- [PROBLEM]: Count the lines in the records below that contain the string "have", and give only that number.

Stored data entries
########

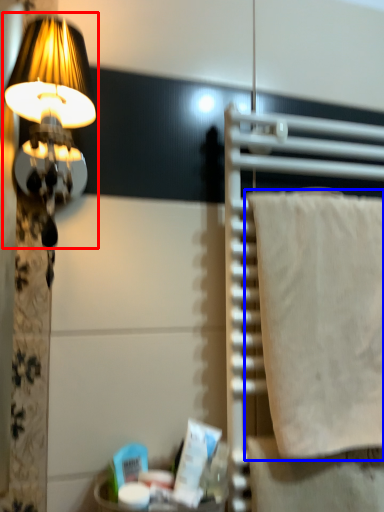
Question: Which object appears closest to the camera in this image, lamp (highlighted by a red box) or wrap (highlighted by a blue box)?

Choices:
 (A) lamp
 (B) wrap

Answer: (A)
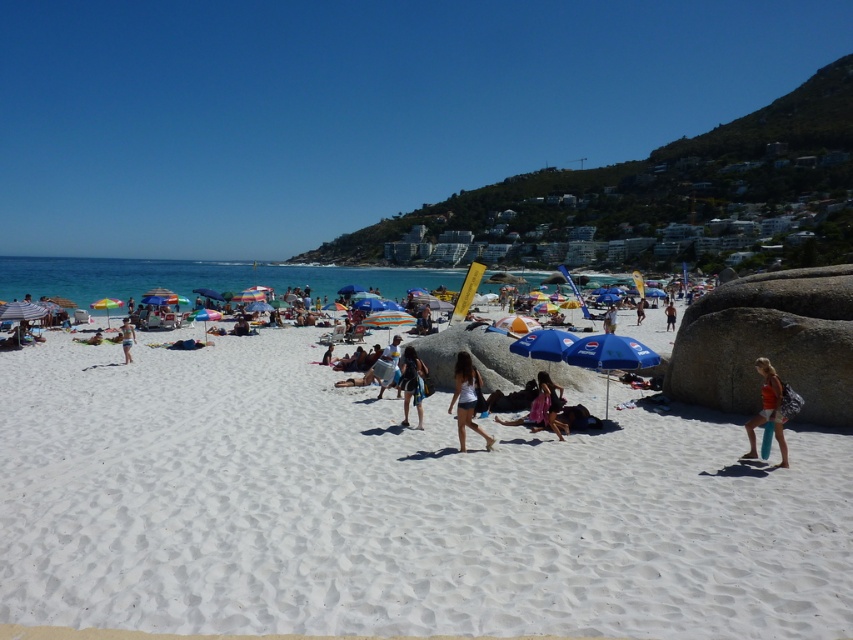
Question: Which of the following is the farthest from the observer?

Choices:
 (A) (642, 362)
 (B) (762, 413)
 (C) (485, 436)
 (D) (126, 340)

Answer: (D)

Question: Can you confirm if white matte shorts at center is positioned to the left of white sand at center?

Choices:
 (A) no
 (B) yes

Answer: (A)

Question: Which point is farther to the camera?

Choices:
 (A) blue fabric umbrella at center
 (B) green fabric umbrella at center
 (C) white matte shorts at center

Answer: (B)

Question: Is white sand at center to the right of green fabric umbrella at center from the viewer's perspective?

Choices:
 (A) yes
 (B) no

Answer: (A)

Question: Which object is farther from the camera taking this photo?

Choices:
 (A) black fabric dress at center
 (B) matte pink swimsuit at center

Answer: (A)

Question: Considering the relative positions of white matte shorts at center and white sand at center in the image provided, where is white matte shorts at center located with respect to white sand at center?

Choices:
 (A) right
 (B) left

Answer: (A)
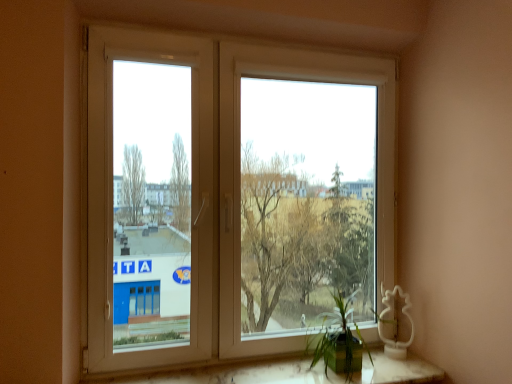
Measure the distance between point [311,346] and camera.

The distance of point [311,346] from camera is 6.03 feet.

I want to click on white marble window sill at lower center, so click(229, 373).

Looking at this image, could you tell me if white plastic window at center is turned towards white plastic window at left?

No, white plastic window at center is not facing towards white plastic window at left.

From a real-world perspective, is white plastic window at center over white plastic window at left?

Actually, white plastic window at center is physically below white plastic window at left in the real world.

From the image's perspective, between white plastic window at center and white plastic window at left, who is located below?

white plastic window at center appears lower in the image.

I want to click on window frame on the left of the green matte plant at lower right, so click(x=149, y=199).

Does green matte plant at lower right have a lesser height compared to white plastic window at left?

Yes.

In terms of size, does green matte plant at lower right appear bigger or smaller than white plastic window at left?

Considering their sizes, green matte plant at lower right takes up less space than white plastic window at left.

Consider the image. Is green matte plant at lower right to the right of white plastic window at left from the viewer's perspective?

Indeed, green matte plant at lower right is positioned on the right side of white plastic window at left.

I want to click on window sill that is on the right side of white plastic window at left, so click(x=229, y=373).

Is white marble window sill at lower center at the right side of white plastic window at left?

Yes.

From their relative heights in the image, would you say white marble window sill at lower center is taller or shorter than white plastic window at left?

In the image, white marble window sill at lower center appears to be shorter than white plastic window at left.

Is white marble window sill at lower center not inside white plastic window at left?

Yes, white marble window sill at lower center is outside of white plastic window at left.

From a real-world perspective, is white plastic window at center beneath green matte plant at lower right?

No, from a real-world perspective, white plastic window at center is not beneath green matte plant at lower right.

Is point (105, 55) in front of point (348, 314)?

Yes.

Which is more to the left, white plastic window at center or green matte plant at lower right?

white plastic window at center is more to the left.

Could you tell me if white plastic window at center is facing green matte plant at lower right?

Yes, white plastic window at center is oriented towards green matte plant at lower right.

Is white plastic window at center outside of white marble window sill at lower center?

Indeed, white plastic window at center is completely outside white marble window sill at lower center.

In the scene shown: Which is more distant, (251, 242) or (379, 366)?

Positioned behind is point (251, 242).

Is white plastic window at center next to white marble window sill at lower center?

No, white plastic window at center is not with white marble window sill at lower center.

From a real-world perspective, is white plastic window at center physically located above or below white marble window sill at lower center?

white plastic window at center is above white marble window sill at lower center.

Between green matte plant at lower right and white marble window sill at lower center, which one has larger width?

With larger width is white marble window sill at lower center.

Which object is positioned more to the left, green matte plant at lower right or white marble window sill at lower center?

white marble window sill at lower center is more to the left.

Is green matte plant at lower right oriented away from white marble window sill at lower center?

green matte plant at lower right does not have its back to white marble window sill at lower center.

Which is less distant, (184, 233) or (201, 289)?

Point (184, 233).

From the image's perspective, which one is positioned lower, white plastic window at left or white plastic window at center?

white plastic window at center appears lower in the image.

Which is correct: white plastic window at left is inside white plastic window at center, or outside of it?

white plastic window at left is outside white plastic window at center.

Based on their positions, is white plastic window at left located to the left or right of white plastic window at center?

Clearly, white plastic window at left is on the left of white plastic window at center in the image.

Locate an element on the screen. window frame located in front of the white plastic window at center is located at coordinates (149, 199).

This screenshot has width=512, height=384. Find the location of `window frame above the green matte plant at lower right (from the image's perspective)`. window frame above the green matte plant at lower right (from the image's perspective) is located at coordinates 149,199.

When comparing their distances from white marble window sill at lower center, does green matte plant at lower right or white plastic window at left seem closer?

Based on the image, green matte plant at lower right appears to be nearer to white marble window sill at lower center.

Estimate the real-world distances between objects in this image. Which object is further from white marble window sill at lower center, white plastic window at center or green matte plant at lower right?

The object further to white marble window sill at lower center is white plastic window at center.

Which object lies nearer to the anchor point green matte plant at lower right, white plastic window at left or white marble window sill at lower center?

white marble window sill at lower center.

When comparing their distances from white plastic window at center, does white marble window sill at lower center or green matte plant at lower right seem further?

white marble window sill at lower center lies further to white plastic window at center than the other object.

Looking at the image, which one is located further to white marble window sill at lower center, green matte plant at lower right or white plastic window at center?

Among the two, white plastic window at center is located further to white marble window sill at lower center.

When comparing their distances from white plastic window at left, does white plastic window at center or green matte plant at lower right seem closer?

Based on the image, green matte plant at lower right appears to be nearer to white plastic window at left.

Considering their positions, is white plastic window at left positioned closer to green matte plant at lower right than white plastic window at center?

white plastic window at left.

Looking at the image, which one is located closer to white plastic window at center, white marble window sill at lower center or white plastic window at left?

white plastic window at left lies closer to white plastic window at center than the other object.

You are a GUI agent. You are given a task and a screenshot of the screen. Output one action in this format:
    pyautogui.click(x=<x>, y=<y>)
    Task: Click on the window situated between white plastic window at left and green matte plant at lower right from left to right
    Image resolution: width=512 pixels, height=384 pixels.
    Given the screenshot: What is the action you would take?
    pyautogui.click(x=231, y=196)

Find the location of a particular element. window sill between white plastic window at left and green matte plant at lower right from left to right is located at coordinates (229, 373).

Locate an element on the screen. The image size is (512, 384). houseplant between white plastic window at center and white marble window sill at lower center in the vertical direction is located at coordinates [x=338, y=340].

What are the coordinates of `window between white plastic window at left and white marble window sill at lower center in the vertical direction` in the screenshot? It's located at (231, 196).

########

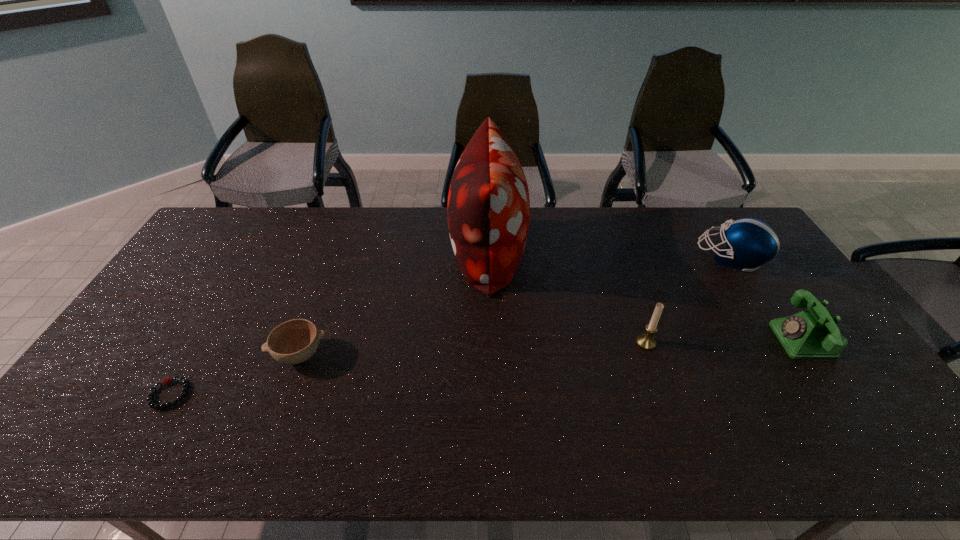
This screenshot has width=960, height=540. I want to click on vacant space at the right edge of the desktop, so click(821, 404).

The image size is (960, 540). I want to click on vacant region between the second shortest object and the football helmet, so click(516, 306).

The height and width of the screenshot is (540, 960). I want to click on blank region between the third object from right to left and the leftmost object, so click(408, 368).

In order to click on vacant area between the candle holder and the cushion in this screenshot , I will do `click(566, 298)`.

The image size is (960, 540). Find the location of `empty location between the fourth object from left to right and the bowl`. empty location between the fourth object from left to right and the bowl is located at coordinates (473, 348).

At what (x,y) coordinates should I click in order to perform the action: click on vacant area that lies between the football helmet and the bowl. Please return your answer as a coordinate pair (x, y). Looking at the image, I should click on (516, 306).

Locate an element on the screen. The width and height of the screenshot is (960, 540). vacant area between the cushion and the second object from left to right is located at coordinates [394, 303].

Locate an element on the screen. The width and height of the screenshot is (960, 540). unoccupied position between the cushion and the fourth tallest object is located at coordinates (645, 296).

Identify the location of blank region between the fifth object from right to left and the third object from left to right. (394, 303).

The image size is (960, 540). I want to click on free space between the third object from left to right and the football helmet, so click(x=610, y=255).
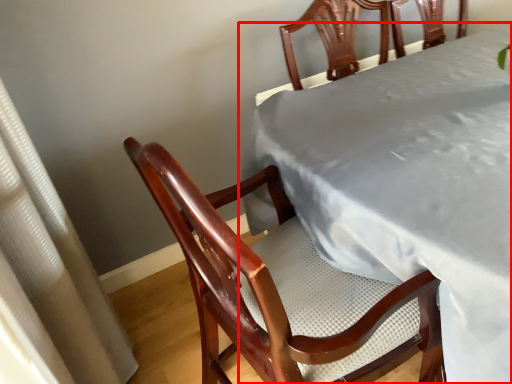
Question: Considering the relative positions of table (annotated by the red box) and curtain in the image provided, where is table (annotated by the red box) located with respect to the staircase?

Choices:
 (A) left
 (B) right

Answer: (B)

########

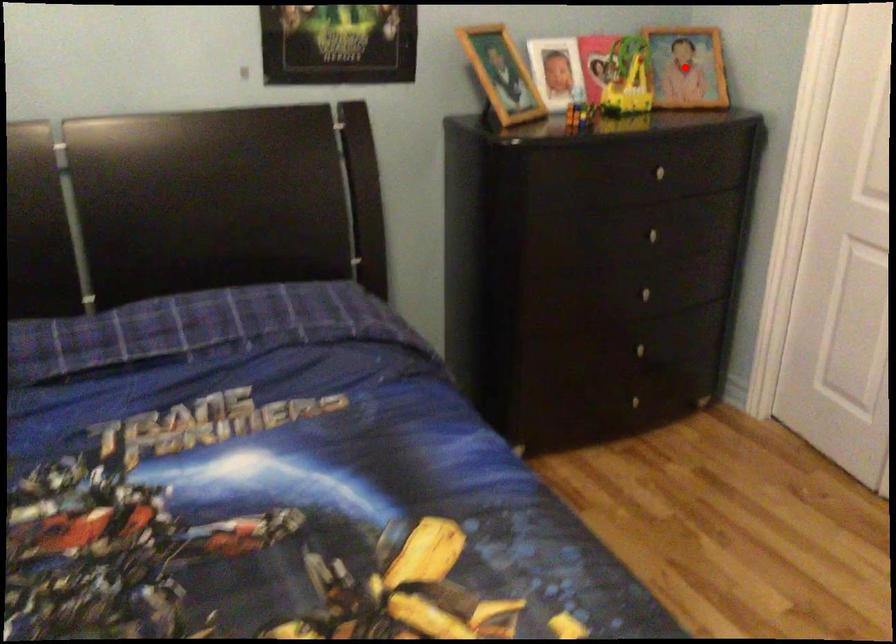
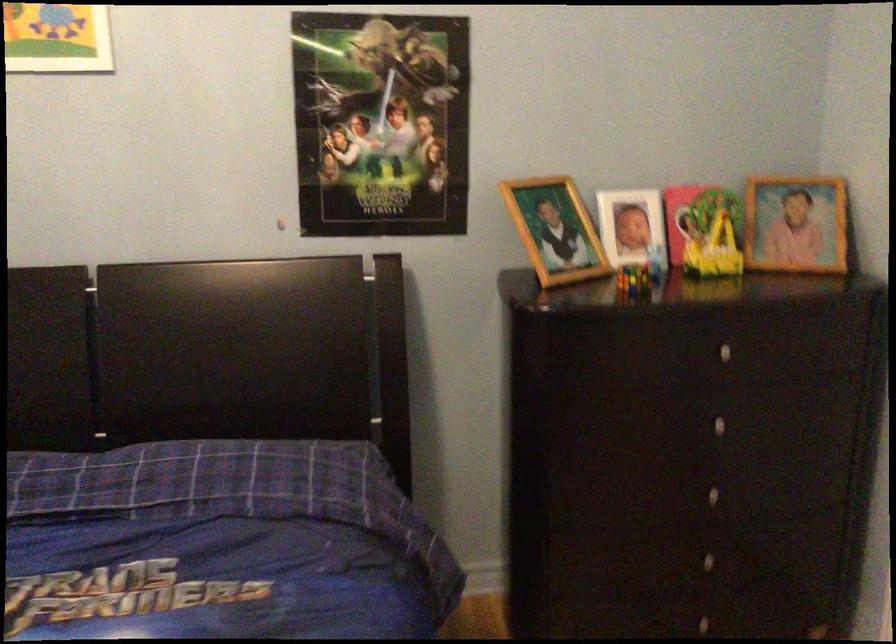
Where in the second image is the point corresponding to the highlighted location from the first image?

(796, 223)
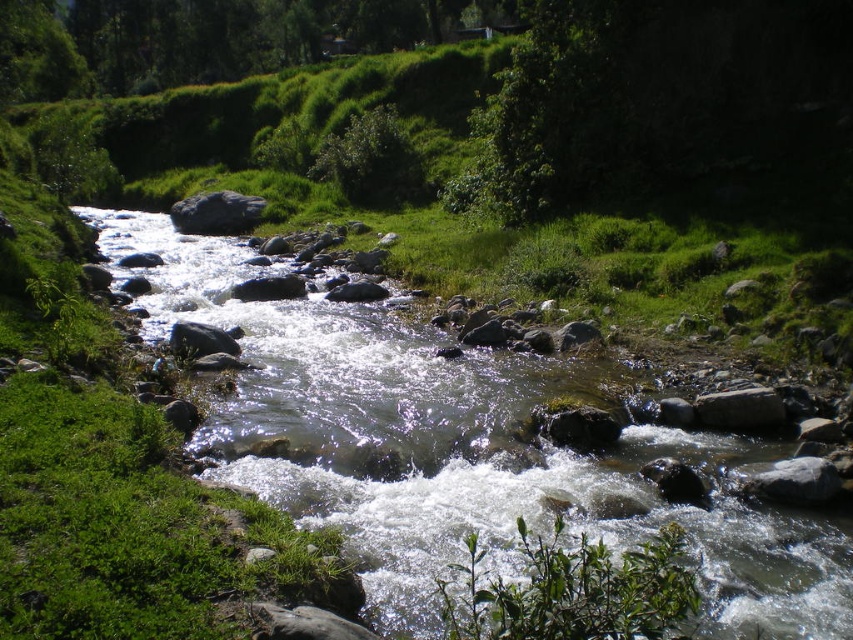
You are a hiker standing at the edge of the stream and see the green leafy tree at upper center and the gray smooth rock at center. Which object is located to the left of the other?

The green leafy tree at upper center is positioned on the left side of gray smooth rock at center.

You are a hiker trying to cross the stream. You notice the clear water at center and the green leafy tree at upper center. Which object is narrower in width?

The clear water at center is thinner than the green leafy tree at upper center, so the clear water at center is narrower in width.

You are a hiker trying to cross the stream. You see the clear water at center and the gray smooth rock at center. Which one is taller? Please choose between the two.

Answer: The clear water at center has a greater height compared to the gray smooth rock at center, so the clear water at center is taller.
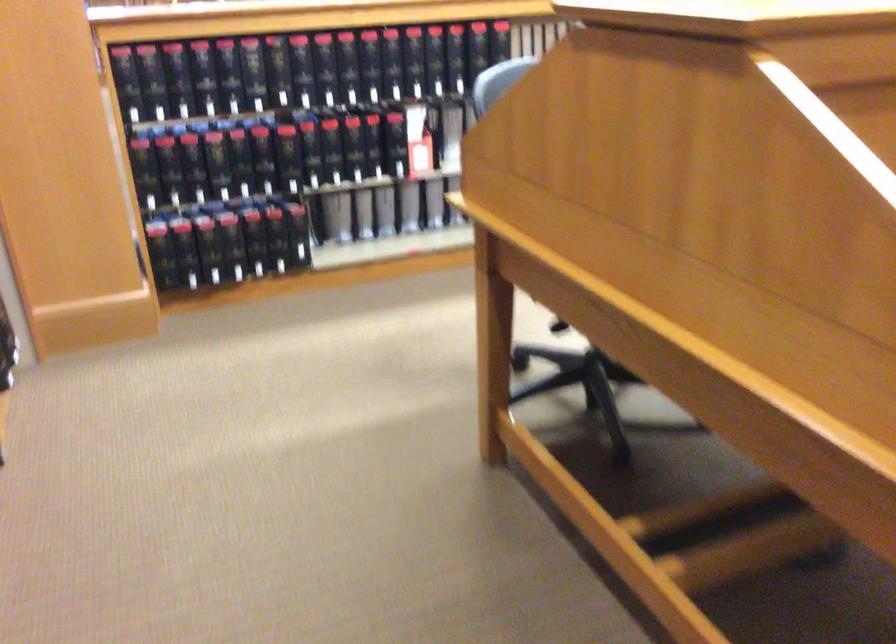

########

- [WRITTEN ANSWER]: 2